BEGIN
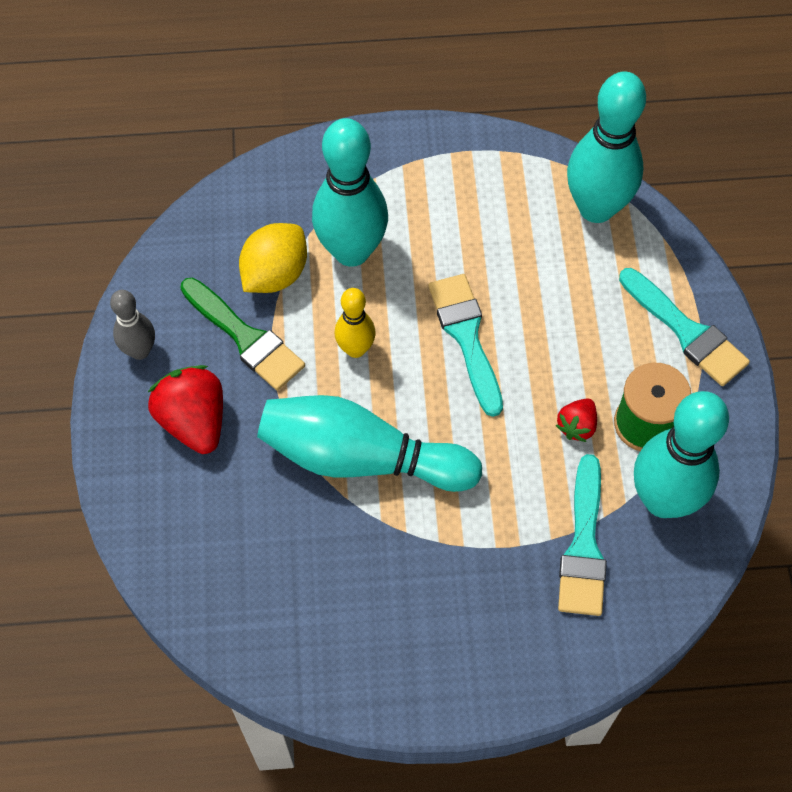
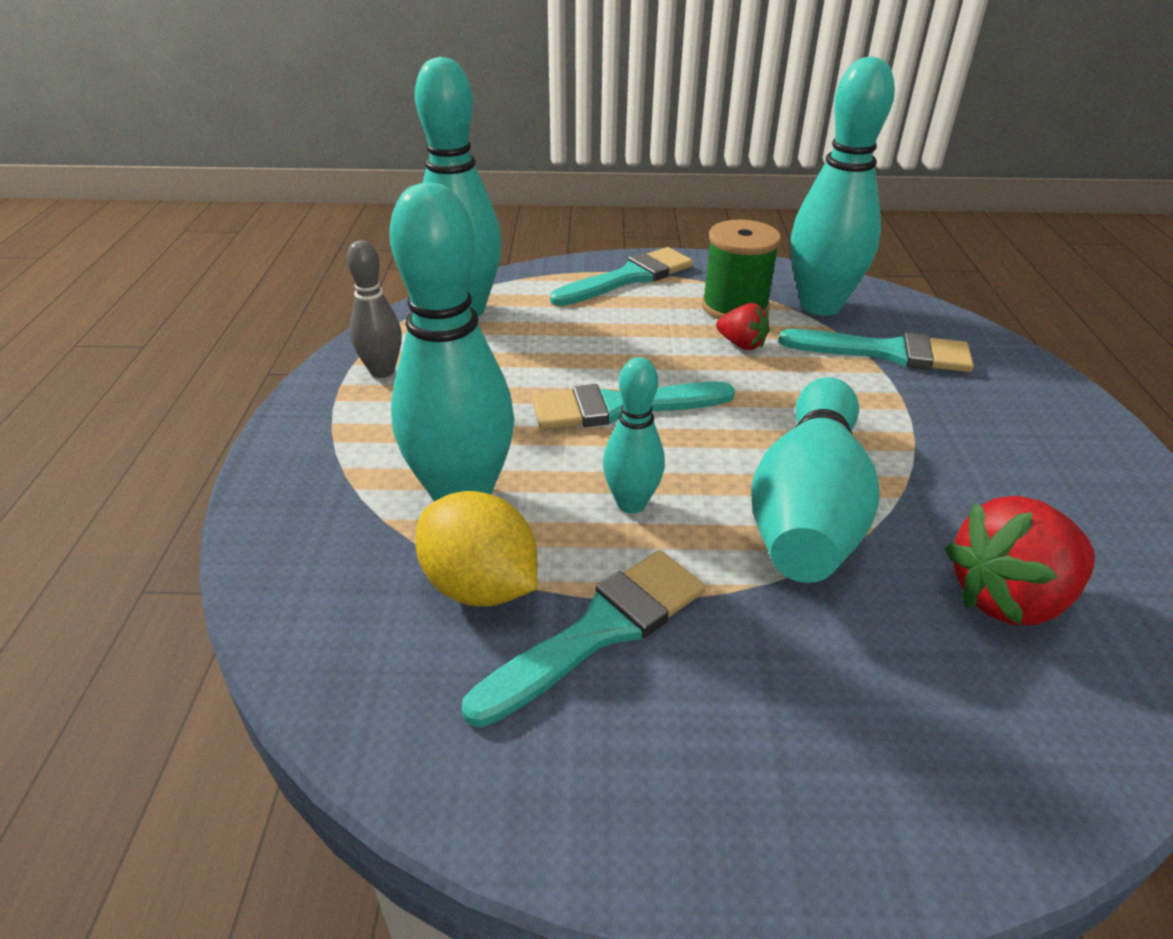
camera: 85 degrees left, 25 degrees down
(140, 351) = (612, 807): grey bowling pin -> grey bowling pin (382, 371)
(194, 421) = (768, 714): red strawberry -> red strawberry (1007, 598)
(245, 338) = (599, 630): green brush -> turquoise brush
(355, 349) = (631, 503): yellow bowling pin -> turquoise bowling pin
END
Problem details
Find the word "bowling" in the records, and report each line that has it.

Your response
(140, 351) = (612, 807): grey bowling pin -> grey bowling pin (382, 371)
(355, 349) = (631, 503): yellow bowling pin -> turquoise bowling pin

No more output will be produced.